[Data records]
⟨
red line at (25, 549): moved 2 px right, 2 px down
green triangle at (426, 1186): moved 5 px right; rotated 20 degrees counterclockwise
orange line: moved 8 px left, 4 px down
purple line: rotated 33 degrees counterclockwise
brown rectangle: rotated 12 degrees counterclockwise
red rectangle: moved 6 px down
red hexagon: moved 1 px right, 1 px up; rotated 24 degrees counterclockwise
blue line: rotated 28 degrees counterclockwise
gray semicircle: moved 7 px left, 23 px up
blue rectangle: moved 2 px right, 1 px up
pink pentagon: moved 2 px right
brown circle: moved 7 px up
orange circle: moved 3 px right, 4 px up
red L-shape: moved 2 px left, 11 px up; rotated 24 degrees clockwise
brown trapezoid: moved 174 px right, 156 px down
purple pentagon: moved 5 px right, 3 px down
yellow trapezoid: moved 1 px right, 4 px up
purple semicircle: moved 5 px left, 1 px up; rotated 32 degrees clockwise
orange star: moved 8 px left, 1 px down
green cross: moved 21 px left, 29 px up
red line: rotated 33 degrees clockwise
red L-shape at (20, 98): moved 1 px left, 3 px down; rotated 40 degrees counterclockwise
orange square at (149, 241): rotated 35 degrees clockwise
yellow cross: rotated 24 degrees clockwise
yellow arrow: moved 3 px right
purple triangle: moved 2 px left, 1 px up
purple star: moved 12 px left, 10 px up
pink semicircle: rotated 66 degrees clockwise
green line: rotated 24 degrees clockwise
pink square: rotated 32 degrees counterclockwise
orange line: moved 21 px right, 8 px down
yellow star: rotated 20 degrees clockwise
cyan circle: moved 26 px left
⟩
THE EXERCISE:
Format every line of the items above as a JSON list of strings, with one string for each line and no blank lines.

RESULT BELOW:
[
  "red line at (25, 549): moved 2 px right, 2 px down",
  "green triangle at (426, 1186): moved 5 px right; rotated 20 degrees counterclockwise",
  "orange line: moved 8 px left, 4 px down",
  "purple line: rotated 33 degrees counterclockwise",
  "brown rectangle: rotated 12 degrees counterclockwise",
  "red rectangle: moved 6 px down",
  "red hexagon: moved 1 px right, 1 px up; rotated 24 degrees counterclockwise",
  "blue line: rotated 28 degrees counterclockwise",
  "gray semicircle: moved 7 px left, 23 px up",
  "blue rectangle: moved 2 px right, 1 px up",
  "pink pentagon: moved 2 px right",
  "brown circle: moved 7 px up",
  "orange circle: moved 3 px right, 4 px up",
  "red L-shape: moved 2 px left, 11 px up; rotated 24 degrees clockwise",
  "brown trapezoid: moved 174 px right, 156 px down",
  "purple pentagon: moved 5 px right, 3 px down",
  "yellow trapezoid: moved 1 px right, 4 px up",
  "purple semicircle: moved 5 px left, 1 px up; rotated 32 degrees clockwise",
  "orange star: moved 8 px left, 1 px down",
  "green cross: moved 21 px left, 29 px up",
  "red line: rotated 33 degrees clockwise",
  "red L-shape at (20, 98): moved 1 px left, 3 px down; rotated 40 degrees counterclockwise",
  "orange square at (149, 241): rotated 35 degrees clockwise",
  "yellow cross: rotated 24 degrees clockwise",
  "yellow arrow: moved 3 px right",
  "purple triangle: moved 2 px left, 1 px up",
  "purple star: moved 12 px left, 10 px up",
  "pink semicircle: rotated 66 degrees clockwise",
  "green line: rotated 24 degrees clockwise",
  "pink square: rotated 32 degrees counterclockwise",
  "orange line: moved 21 px right, 8 px down",
  "yellow star: rotated 20 degrees clockwise",
  "cyan circle: moved 26 px left"
]